Go through the entries below and print, exactly, the lines starting at the one with "building: none -> [116,217,192,287]" and ending at the one with "building: [223,53,277,106] -> none", keeping both ends and no others.

#### [Records from a data source]
========================================================================
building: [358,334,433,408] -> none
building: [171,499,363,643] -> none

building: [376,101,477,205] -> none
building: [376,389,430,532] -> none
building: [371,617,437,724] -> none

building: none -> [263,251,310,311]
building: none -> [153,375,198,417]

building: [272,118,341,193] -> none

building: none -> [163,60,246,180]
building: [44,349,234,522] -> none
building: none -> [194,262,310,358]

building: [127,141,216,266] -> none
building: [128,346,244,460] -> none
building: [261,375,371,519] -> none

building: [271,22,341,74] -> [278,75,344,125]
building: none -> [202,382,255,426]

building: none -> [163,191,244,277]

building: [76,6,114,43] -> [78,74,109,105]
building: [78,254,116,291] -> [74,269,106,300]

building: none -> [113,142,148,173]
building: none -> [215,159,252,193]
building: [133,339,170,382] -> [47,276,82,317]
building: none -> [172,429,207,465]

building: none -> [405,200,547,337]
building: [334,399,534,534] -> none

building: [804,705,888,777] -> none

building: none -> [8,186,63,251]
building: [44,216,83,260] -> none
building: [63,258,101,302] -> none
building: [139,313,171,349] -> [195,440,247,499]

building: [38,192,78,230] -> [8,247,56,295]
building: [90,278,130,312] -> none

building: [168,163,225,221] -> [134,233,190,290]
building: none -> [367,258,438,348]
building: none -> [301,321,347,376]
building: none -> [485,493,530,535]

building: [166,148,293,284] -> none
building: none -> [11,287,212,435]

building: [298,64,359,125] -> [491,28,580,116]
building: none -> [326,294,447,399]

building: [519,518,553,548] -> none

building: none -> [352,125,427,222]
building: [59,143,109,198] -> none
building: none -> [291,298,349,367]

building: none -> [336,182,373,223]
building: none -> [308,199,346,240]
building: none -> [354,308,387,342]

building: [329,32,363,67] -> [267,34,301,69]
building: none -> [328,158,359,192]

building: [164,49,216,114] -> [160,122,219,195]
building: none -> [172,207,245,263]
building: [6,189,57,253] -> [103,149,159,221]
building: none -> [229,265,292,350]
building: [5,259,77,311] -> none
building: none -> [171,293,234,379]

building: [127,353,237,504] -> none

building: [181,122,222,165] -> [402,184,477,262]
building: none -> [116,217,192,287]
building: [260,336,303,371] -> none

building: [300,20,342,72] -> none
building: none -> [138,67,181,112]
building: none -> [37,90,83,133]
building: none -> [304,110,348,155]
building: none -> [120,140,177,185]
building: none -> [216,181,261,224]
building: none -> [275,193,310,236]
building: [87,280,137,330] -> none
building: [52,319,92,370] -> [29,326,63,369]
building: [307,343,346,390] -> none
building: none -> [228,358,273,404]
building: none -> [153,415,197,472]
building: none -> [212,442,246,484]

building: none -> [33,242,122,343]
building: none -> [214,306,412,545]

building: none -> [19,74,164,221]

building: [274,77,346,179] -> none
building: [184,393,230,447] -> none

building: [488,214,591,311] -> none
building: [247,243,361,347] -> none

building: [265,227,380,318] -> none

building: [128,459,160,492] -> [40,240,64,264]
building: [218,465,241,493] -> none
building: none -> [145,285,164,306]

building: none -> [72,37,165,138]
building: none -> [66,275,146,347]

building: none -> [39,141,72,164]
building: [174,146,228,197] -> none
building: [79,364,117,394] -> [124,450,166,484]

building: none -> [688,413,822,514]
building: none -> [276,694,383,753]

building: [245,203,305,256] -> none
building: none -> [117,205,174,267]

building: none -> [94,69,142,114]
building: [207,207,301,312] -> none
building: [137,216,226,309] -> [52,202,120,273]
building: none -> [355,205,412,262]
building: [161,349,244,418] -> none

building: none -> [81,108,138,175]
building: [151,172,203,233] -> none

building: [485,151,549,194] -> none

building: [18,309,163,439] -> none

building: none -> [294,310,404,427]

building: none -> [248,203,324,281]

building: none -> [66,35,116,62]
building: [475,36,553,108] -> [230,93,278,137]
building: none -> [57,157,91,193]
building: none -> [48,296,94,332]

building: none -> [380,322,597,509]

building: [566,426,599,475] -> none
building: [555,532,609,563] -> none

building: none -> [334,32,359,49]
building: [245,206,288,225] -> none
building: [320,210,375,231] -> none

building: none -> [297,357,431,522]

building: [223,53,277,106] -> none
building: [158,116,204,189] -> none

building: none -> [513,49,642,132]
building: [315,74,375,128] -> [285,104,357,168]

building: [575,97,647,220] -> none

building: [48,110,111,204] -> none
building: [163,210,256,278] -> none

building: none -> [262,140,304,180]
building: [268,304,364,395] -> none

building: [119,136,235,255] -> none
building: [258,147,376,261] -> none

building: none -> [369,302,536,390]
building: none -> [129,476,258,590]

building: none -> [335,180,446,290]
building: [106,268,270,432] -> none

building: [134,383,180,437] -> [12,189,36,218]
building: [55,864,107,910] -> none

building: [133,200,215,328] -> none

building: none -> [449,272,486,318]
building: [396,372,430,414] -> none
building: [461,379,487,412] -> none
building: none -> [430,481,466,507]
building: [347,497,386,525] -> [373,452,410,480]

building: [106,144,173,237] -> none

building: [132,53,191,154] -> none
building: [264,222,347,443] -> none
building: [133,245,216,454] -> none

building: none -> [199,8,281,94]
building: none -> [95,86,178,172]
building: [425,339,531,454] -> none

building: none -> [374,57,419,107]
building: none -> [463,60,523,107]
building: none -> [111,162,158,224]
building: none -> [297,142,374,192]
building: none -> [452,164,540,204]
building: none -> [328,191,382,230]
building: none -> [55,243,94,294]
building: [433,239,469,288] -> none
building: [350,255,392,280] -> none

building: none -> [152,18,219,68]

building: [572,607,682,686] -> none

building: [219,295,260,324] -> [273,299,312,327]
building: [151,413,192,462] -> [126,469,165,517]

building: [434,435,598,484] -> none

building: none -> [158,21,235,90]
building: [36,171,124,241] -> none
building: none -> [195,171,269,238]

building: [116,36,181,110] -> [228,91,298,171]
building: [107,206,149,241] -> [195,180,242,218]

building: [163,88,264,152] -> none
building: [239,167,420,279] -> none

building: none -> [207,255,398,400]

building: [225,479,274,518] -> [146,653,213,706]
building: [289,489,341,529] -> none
========================================================================
#### [Answer to this task]
building: none -> [116,217,192,287]
building: [260,336,303,371] -> none

building: [300,20,342,72] -> none
building: none -> [138,67,181,112]
building: none -> [37,90,83,133]
building: none -> [304,110,348,155]
building: none -> [120,140,177,185]
building: none -> [216,181,261,224]
building: none -> [275,193,310,236]
building: [87,280,137,330] -> none
building: [52,319,92,370] -> [29,326,63,369]
building: [307,343,346,390] -> none
building: none -> [228,358,273,404]
building: none -> [153,415,197,472]
building: none -> [212,442,246,484]

building: none -> [33,242,122,343]
building: none -> [214,306,412,545]

building: none -> [19,74,164,221]

building: [274,77,346,179] -> none
building: [184,393,230,447] -> none

building: [488,214,591,311] -> none
building: [247,243,361,347] -> none

building: [265,227,380,318] -> none

building: [128,459,160,492] -> [40,240,64,264]
building: [218,465,241,493] -> none
building: none -> [145,285,164,306]

building: none -> [72,37,165,138]
building: none -> [66,275,146,347]

building: none -> [39,141,72,164]
building: [174,146,228,197] -> none
building: [79,364,117,394] -> [124,450,166,484]

building: none -> [688,413,822,514]
building: none -> [276,694,383,753]

building: [245,203,305,256] -> none
building: none -> [117,205,174,267]

building: none -> [94,69,142,114]
building: [207,207,301,312] -> none
building: [137,216,226,309] -> [52,202,120,273]
building: none -> [355,205,412,262]
building: [161,349,244,418] -> none

building: none -> [81,108,138,175]
building: [151,172,203,233] -> none

building: [485,151,549,194] -> none

building: [18,309,163,439] -> none

building: none -> [294,310,404,427]

building: none -> [248,203,324,281]

building: none -> [66,35,116,62]
building: [475,36,553,108] -> [230,93,278,137]
building: none -> [57,157,91,193]
building: none -> [48,296,94,332]

building: none -> [380,322,597,509]

building: [566,426,599,475] -> none
building: [555,532,609,563] -> none

building: none -> [334,32,359,49]
building: [245,206,288,225] -> none
building: [320,210,375,231] -> none

building: none -> [297,357,431,522]

building: [223,53,277,106] -> none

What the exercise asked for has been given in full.